> _Work request_: In the entries below, find the line with "camera: 20 degrees left, 0 degrees up" and the line with "(197, 239) = (385, 160): turquoise"; reproduce those two lines and all lines between them exactly, without pictures.

(Collected data)
***

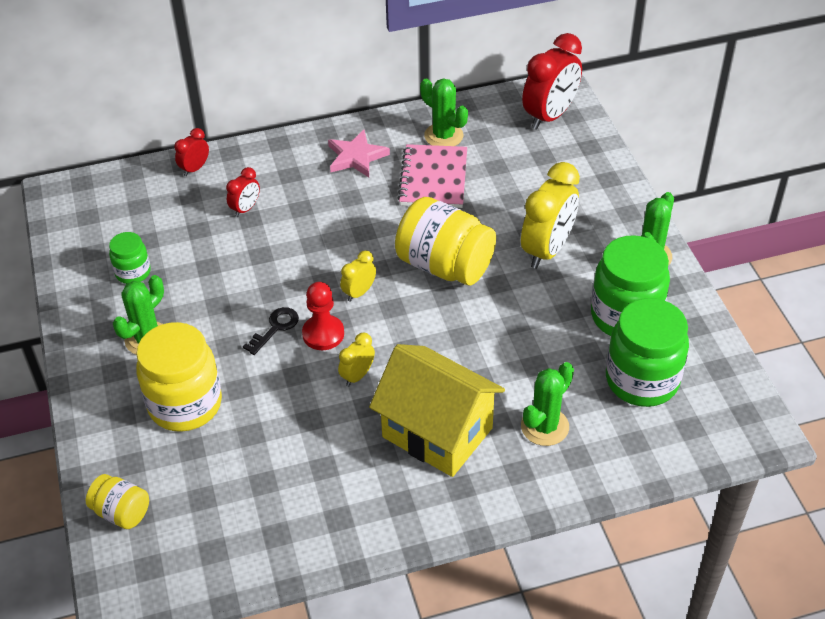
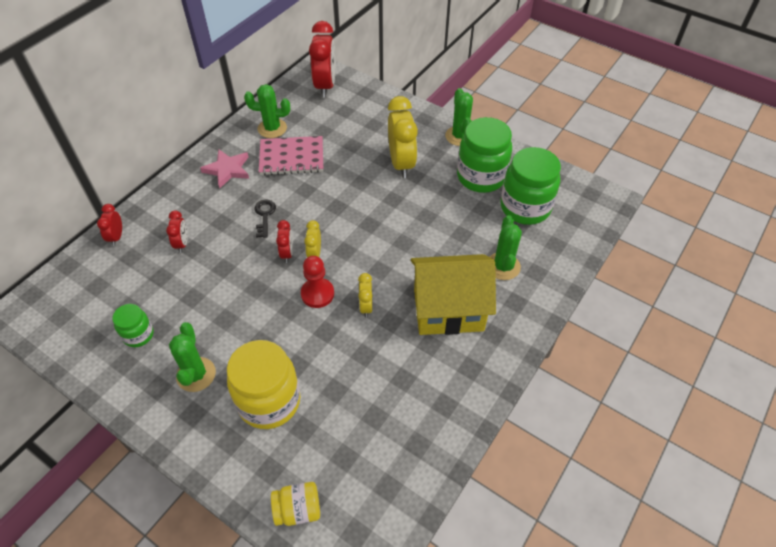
camera: 40 degrees left, 5 degrees up
(275, 328) = (281, 309): black key -> black key (264, 215)
(332, 276) = (287, 253): none -> red clock
(433, 178) = (291, 157): pink notebook -> pink notebook turned 60 degrees counterclockwise
(444, 265) = (351, 206): yellow jar -> none

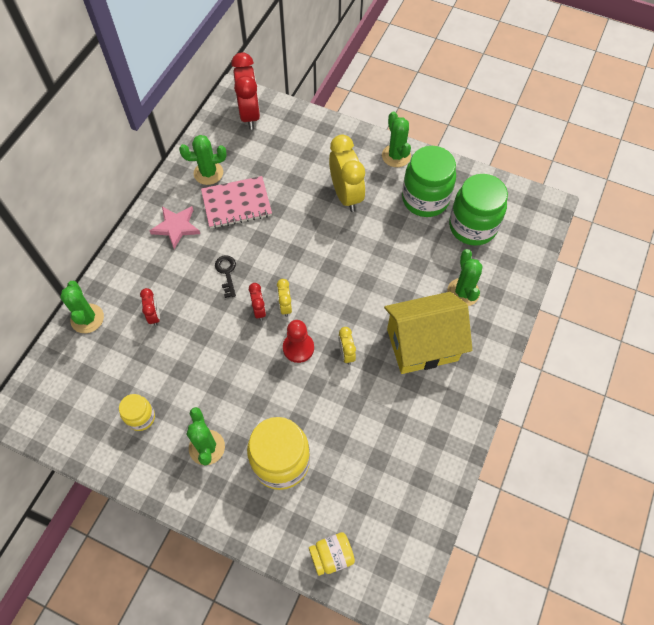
camera: 10 degrees left, 10 degrees up
(116, 237) = (87, 318): red clock -> green cactus
(138, 335) = (141, 417): green jar -> yellow jar

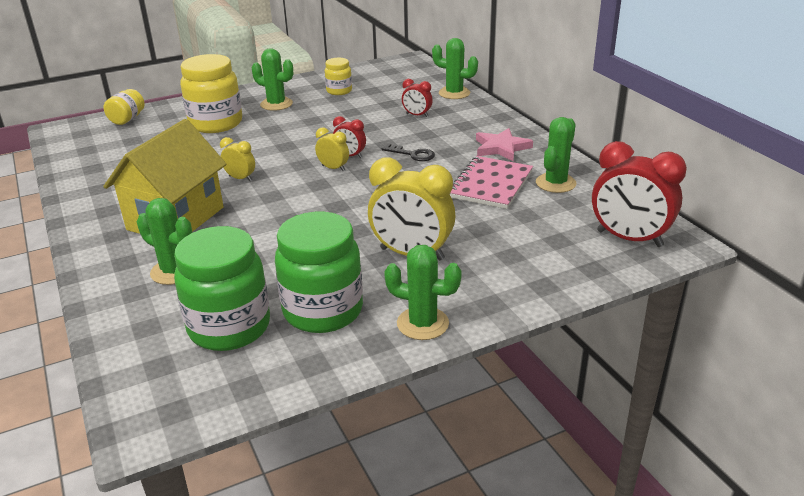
camera: 130 degrees right, 30 degrees down
(298, 348) = (285, 160): red pawn -> none

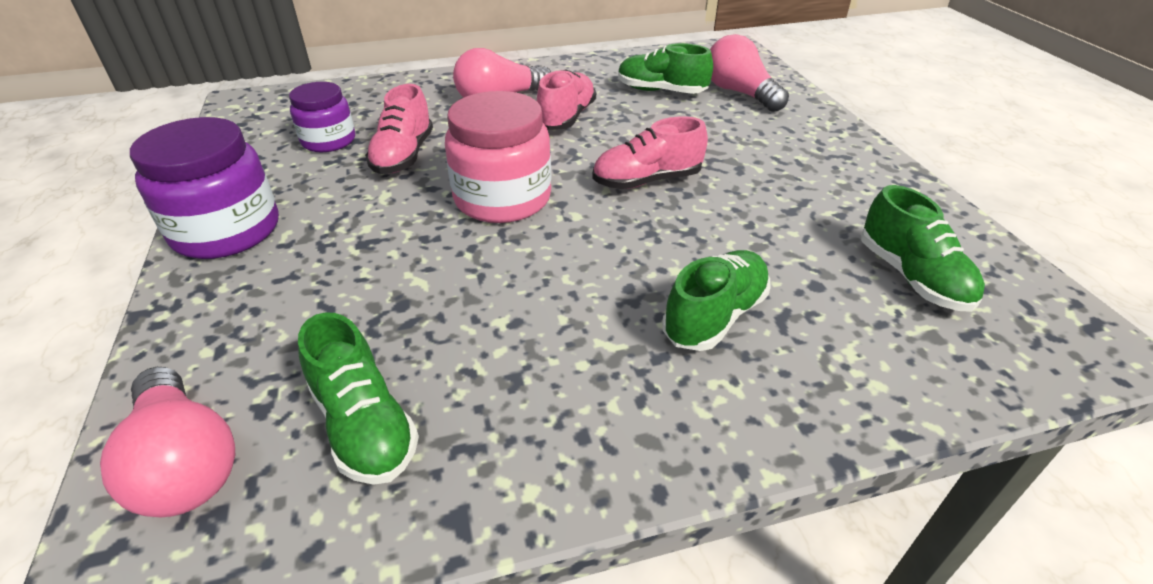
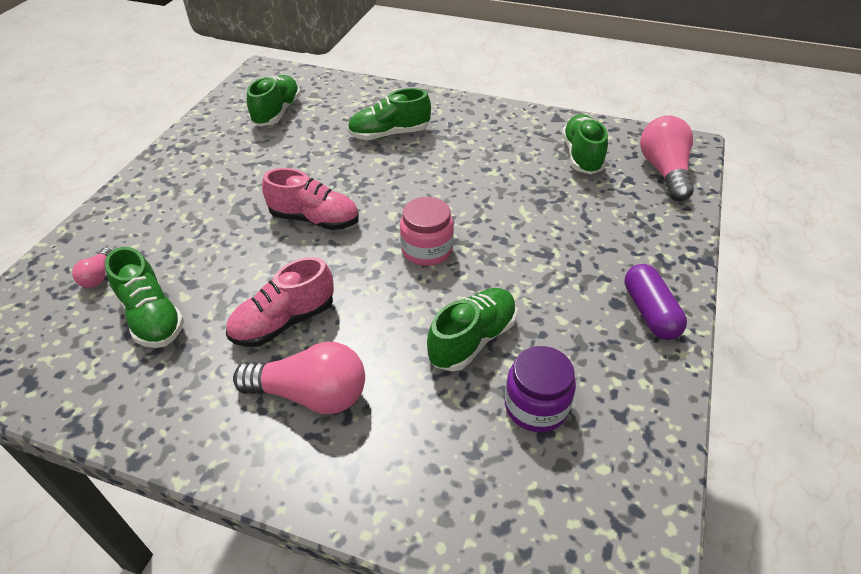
camera: 145 degrees left, 5 degrees up
(226, 231) = (650, 312): purple jar -> purple capsule
(403, 156) = (472, 339): pink shoe -> green shoe
(502, 198) = (427, 250): pink jar -> pink jar, size x0.63
(739, 93) = (98, 276): pink light bulb -> pink light bulb, size x0.49

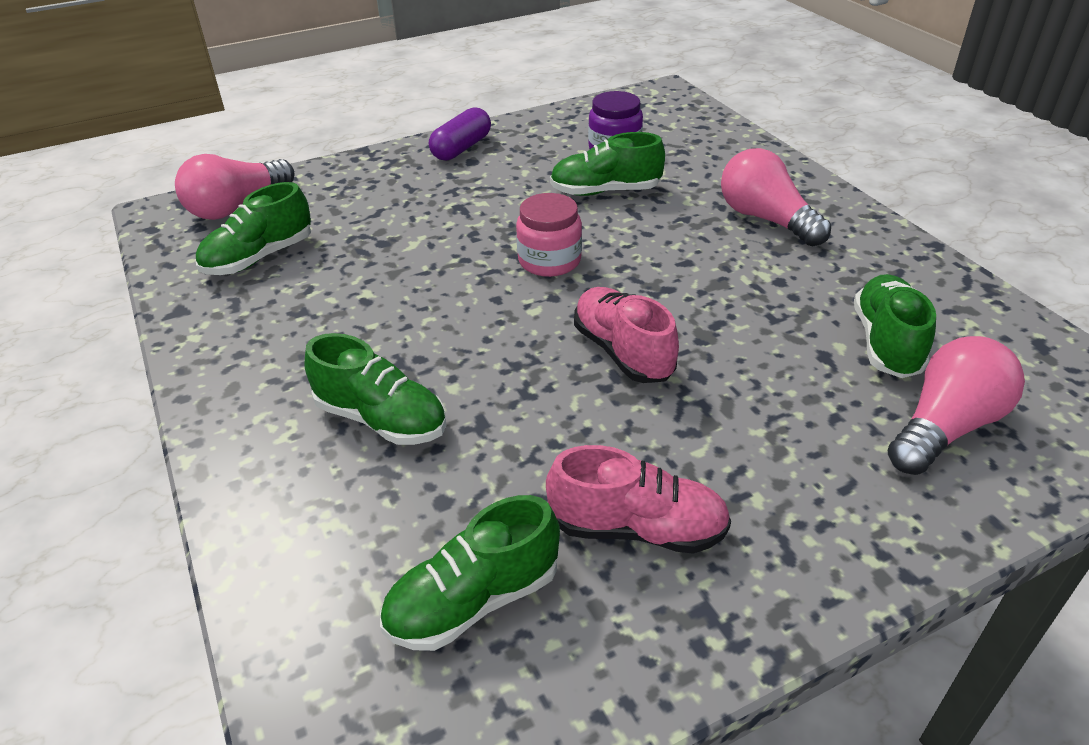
camera: 135 degrees left, 5 degrees down
(98, 276) = (945, 427): pink light bulb -> pink light bulb, size x2.03
(284, 322) = (748, 273): pink shoe -> pink shoe (637, 528)

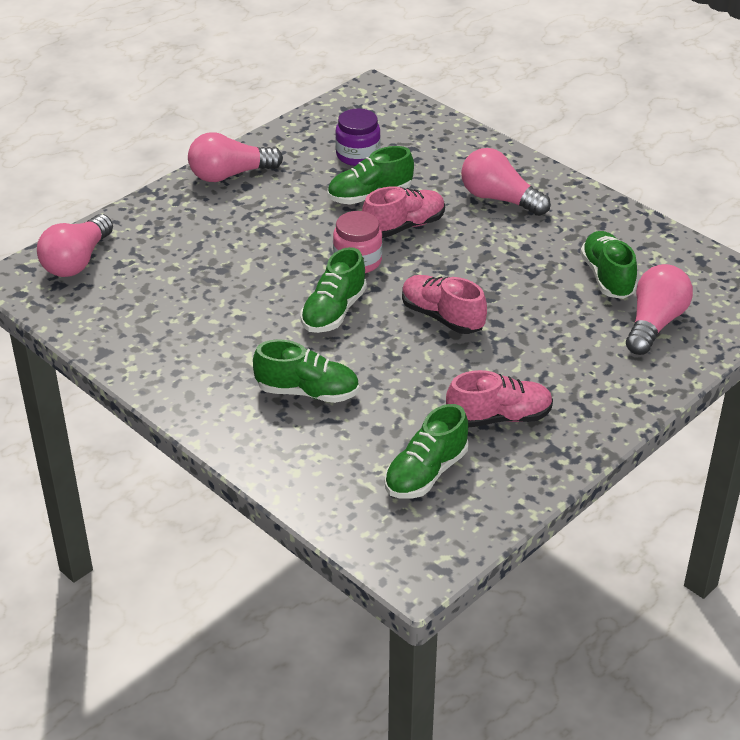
camera: 20 degrees left, 0 degrees up
(259, 258) = (132, 300): green shoe -> green shoe (334, 312)
(461, 148) = (230, 175): purple capsule -> pink light bulb
(629, 231) = (404, 226): none -> pink shoe

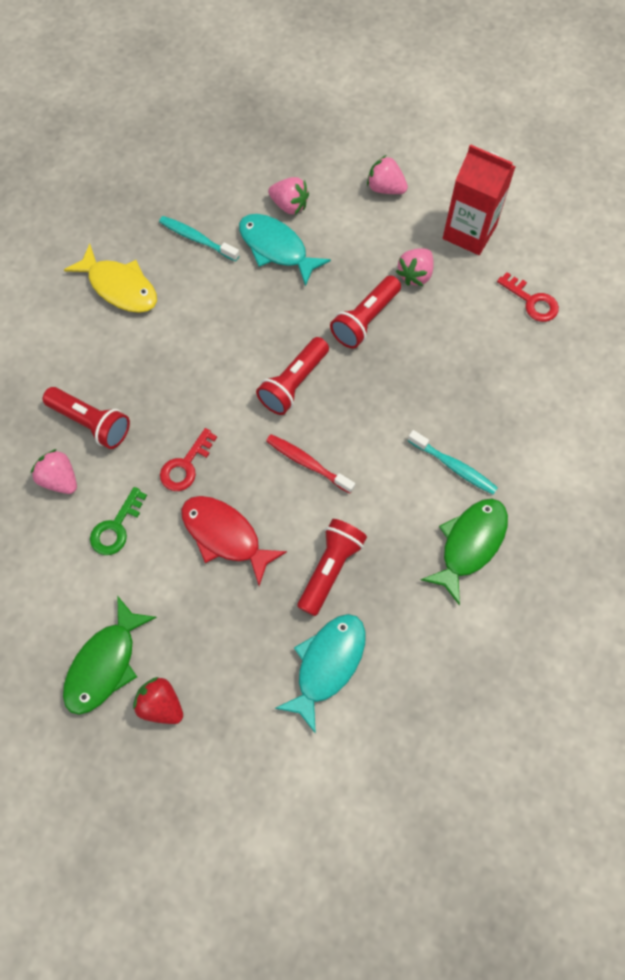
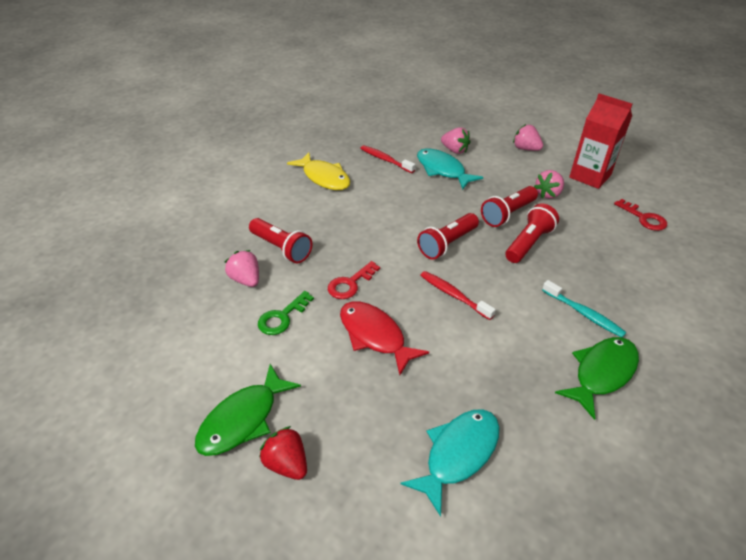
camera: 10 degrees right, 25 degrees down
(197, 239) = (385, 160): turquoise toothbrush -> red toothbrush
(330, 568) = (467, 373): red flashlight -> red flashlight (529, 243)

***

> _Output_:
camera: 20 degrees left, 0 degrees up
(259, 258) = (132, 300): green shoe -> green shoe (334, 312)
(461, 148) = (230, 175): purple capsule -> pink light bulb
(629, 231) = (404, 226): none -> pink shoe

camera: 10 degrees right, 25 degrees down
(197, 239) = (385, 160): turquoise toothbrush -> red toothbrush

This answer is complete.